---- Data to process
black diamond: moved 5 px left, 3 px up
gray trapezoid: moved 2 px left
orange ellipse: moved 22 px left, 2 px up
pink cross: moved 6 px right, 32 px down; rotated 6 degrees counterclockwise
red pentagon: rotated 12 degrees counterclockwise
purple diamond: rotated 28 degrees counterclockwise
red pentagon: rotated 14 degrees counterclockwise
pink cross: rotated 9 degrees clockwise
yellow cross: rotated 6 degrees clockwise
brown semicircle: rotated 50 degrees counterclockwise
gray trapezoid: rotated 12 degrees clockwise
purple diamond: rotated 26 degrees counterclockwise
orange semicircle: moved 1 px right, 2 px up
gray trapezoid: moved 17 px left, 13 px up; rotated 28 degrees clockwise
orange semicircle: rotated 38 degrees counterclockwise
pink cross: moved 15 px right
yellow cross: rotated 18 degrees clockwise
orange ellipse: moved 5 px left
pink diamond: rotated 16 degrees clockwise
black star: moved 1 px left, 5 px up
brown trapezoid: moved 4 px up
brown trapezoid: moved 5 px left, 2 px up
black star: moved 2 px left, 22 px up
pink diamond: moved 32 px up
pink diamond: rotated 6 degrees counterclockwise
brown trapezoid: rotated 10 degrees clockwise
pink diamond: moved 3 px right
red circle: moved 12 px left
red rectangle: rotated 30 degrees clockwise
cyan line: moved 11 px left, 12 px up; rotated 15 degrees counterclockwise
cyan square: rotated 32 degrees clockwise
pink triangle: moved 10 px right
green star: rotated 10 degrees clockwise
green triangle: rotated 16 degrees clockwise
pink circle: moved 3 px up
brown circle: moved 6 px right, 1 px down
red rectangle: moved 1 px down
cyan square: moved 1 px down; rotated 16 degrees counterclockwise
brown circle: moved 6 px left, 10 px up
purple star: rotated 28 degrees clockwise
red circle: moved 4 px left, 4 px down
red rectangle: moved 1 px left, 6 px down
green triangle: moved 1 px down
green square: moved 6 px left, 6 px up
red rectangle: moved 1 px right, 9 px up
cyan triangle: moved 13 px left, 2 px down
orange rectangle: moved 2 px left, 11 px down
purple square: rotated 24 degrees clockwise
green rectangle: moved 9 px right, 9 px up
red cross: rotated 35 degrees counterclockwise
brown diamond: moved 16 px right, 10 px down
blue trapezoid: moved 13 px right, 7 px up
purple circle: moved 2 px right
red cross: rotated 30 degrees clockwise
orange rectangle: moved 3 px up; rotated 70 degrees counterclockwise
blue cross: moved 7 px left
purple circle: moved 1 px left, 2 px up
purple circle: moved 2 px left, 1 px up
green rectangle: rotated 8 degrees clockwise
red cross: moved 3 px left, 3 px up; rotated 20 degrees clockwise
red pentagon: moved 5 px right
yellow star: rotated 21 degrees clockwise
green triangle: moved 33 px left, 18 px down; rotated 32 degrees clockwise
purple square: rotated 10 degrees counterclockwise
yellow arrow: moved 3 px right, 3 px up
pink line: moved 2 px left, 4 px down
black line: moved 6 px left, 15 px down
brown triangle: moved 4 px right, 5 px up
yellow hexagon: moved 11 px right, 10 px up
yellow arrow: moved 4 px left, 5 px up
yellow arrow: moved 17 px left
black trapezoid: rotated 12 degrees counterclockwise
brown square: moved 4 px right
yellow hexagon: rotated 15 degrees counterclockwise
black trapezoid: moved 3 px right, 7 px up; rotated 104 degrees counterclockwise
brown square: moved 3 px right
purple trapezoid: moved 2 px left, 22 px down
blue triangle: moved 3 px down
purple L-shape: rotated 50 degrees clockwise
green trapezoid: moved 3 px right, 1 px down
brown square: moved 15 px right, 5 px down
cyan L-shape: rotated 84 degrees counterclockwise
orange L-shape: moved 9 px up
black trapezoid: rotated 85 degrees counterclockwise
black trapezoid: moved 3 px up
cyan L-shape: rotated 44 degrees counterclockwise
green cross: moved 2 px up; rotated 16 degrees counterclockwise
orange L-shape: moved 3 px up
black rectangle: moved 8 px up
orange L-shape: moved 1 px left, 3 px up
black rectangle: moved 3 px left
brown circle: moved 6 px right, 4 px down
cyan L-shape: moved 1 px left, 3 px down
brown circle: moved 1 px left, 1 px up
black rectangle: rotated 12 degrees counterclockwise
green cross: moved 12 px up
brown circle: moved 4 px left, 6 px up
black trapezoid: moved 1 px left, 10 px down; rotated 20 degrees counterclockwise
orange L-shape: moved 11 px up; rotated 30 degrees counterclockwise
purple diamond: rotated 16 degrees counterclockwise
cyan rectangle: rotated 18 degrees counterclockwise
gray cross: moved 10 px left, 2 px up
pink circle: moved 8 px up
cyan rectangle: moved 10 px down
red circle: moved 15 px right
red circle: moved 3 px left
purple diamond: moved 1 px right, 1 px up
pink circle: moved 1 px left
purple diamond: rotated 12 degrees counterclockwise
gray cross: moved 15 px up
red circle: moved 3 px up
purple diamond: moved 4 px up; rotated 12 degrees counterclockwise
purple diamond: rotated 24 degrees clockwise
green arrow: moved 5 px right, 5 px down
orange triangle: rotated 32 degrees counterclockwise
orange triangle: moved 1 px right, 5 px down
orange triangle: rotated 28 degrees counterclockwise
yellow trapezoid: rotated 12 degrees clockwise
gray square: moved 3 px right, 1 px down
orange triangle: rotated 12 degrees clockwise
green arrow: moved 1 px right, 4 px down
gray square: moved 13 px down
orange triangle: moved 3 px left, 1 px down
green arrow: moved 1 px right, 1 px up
--------
*Required task*: Copy out every row above word for word, keeping them in their original order.

*Response to this exercise*:
black diamond: moved 5 px left, 3 px up
gray trapezoid: moved 2 px left
orange ellipse: moved 22 px left, 2 px up
pink cross: moved 6 px right, 32 px down; rotated 6 degrees counterclockwise
red pentagon: rotated 12 degrees counterclockwise
purple diamond: rotated 28 degrees counterclockwise
red pentagon: rotated 14 degrees counterclockwise
pink cross: rotated 9 degrees clockwise
yellow cross: rotated 6 degrees clockwise
brown semicircle: rotated 50 degrees counterclockwise
gray trapezoid: rotated 12 degrees clockwise
purple diamond: rotated 26 degrees counterclockwise
orange semicircle: moved 1 px right, 2 px up
gray trapezoid: moved 17 px left, 13 px up; rotated 28 degrees clockwise
orange semicircle: rotated 38 degrees counterclockwise
pink cross: moved 15 px right
yellow cross: rotated 18 degrees clockwise
orange ellipse: moved 5 px left
pink diamond: rotated 16 degrees clockwise
black star: moved 1 px left, 5 px up
brown trapezoid: moved 4 px up
brown trapezoid: moved 5 px left, 2 px up
black star: moved 2 px left, 22 px up
pink diamond: moved 32 px up
pink diamond: rotated 6 degrees counterclockwise
brown trapezoid: rotated 10 degrees clockwise
pink diamond: moved 3 px right
red circle: moved 12 px left
red rectangle: rotated 30 degrees clockwise
cyan line: moved 11 px left, 12 px up; rotated 15 degrees counterclockwise
cyan square: rotated 32 degrees clockwise
pink triangle: moved 10 px right
green star: rotated 10 degrees clockwise
green triangle: rotated 16 degrees clockwise
pink circle: moved 3 px up
brown circle: moved 6 px right, 1 px down
red rectangle: moved 1 px down
cyan square: moved 1 px down; rotated 16 degrees counterclockwise
brown circle: moved 6 px left, 10 px up
purple star: rotated 28 degrees clockwise
red circle: moved 4 px left, 4 px down
red rectangle: moved 1 px left, 6 px down
green triangle: moved 1 px down
green square: moved 6 px left, 6 px up
red rectangle: moved 1 px right, 9 px up
cyan triangle: moved 13 px left, 2 px down
orange rectangle: moved 2 px left, 11 px down
purple square: rotated 24 degrees clockwise
green rectangle: moved 9 px right, 9 px up
red cross: rotated 35 degrees counterclockwise
brown diamond: moved 16 px right, 10 px down
blue trapezoid: moved 13 px right, 7 px up
purple circle: moved 2 px right
red cross: rotated 30 degrees clockwise
orange rectangle: moved 3 px up; rotated 70 degrees counterclockwise
blue cross: moved 7 px left
purple circle: moved 1 px left, 2 px up
purple circle: moved 2 px left, 1 px up
green rectangle: rotated 8 degrees clockwise
red cross: moved 3 px left, 3 px up; rotated 20 degrees clockwise
red pentagon: moved 5 px right
yellow star: rotated 21 degrees clockwise
green triangle: moved 33 px left, 18 px down; rotated 32 degrees clockwise
purple square: rotated 10 degrees counterclockwise
yellow arrow: moved 3 px right, 3 px up
pink line: moved 2 px left, 4 px down
black line: moved 6 px left, 15 px down
brown triangle: moved 4 px right, 5 px up
yellow hexagon: moved 11 px right, 10 px up
yellow arrow: moved 4 px left, 5 px up
yellow arrow: moved 17 px left
black trapezoid: rotated 12 degrees counterclockwise
brown square: moved 4 px right
yellow hexagon: rotated 15 degrees counterclockwise
black trapezoid: moved 3 px right, 7 px up; rotated 104 degrees counterclockwise
brown square: moved 3 px right
purple trapezoid: moved 2 px left, 22 px down
blue triangle: moved 3 px down
purple L-shape: rotated 50 degrees clockwise
green trapezoid: moved 3 px right, 1 px down
brown square: moved 15 px right, 5 px down
cyan L-shape: rotated 84 degrees counterclockwise
orange L-shape: moved 9 px up
black trapezoid: rotated 85 degrees counterclockwise
black trapezoid: moved 3 px up
cyan L-shape: rotated 44 degrees counterclockwise
green cross: moved 2 px up; rotated 16 degrees counterclockwise
orange L-shape: moved 3 px up
black rectangle: moved 8 px up
orange L-shape: moved 1 px left, 3 px up
black rectangle: moved 3 px left
brown circle: moved 6 px right, 4 px down
cyan L-shape: moved 1 px left, 3 px down
brown circle: moved 1 px left, 1 px up
black rectangle: rotated 12 degrees counterclockwise
green cross: moved 12 px up
brown circle: moved 4 px left, 6 px up
black trapezoid: moved 1 px left, 10 px down; rotated 20 degrees counterclockwise
orange L-shape: moved 11 px up; rotated 30 degrees counterclockwise
purple diamond: rotated 16 degrees counterclockwise
cyan rectangle: rotated 18 degrees counterclockwise
gray cross: moved 10 px left, 2 px up
pink circle: moved 8 px up
cyan rectangle: moved 10 px down
red circle: moved 15 px right
red circle: moved 3 px left
purple diamond: moved 1 px right, 1 px up
pink circle: moved 1 px left
purple diamond: rotated 12 degrees counterclockwise
gray cross: moved 15 px up
red circle: moved 3 px up
purple diamond: moved 4 px up; rotated 12 degrees counterclockwise
purple diamond: rotated 24 degrees clockwise
green arrow: moved 5 px right, 5 px down
orange triangle: rotated 32 degrees counterclockwise
orange triangle: moved 1 px right, 5 px down
orange triangle: rotated 28 degrees counterclockwise
yellow trapezoid: rotated 12 degrees clockwise
gray square: moved 3 px right, 1 px down
orange triangle: rotated 12 degrees clockwise
green arrow: moved 1 px right, 4 px down
gray square: moved 13 px down
orange triangle: moved 3 px left, 1 px down
green arrow: moved 1 px right, 1 px up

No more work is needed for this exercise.